### The task
The records that follow are to be repeated in full, with no pictures retained.

### Stored records

****************************************

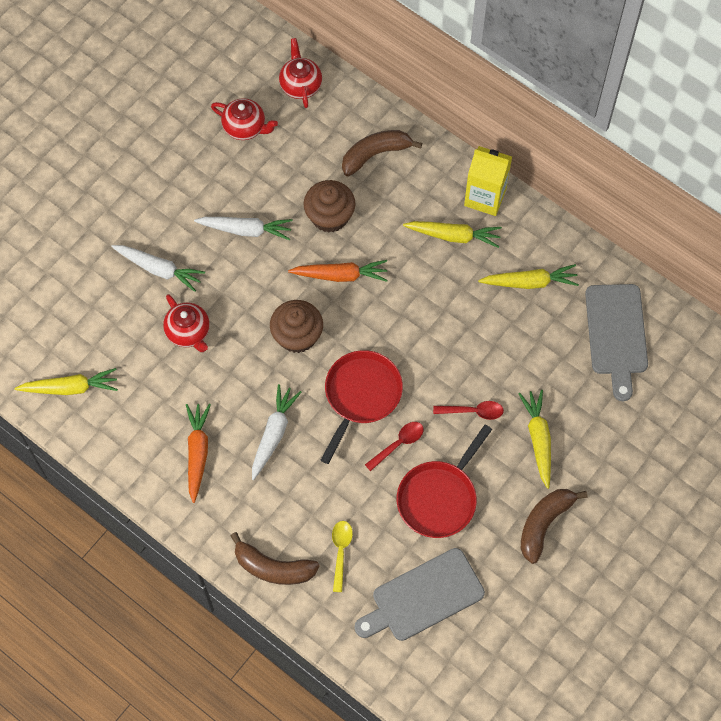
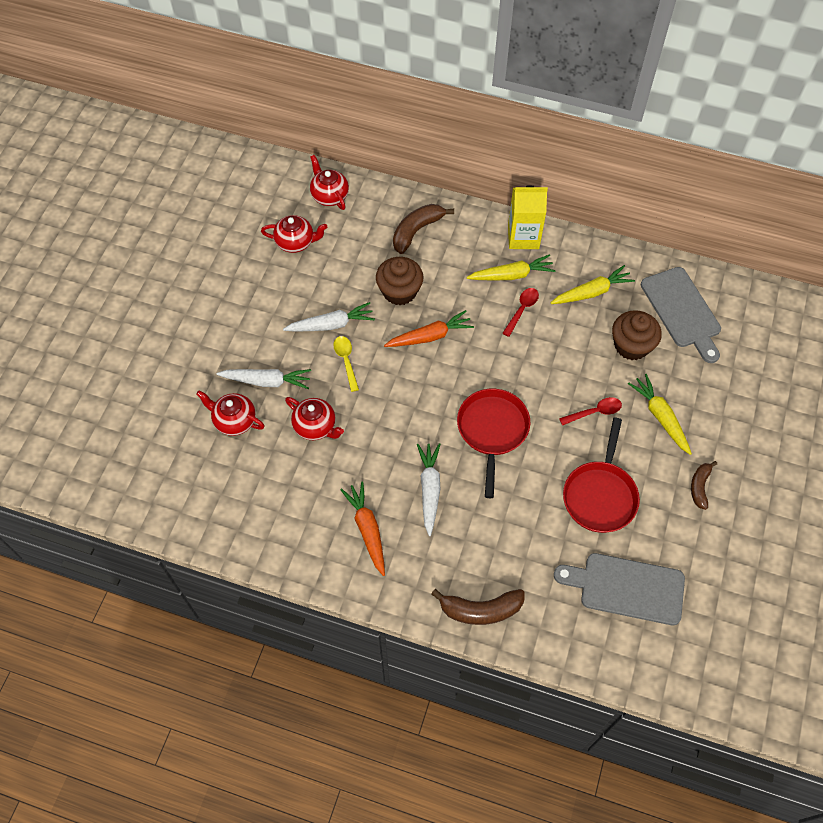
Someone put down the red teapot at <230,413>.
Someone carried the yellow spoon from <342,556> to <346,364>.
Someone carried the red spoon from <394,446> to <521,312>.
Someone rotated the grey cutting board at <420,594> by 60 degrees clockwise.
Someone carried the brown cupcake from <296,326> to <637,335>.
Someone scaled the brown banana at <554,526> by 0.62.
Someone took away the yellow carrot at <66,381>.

****************************************

### Answer to the exercise
Someone put down the red teapot at <230,413>.
Someone carried the yellow spoon from <342,556> to <346,364>.
Someone carried the red spoon from <394,446> to <521,312>.
Someone rotated the grey cutting board at <420,594> by 60 degrees clockwise.
Someone carried the brown cupcake from <296,326> to <637,335>.
Someone scaled the brown banana at <554,526> by 0.62.
Someone took away the yellow carrot at <66,381>.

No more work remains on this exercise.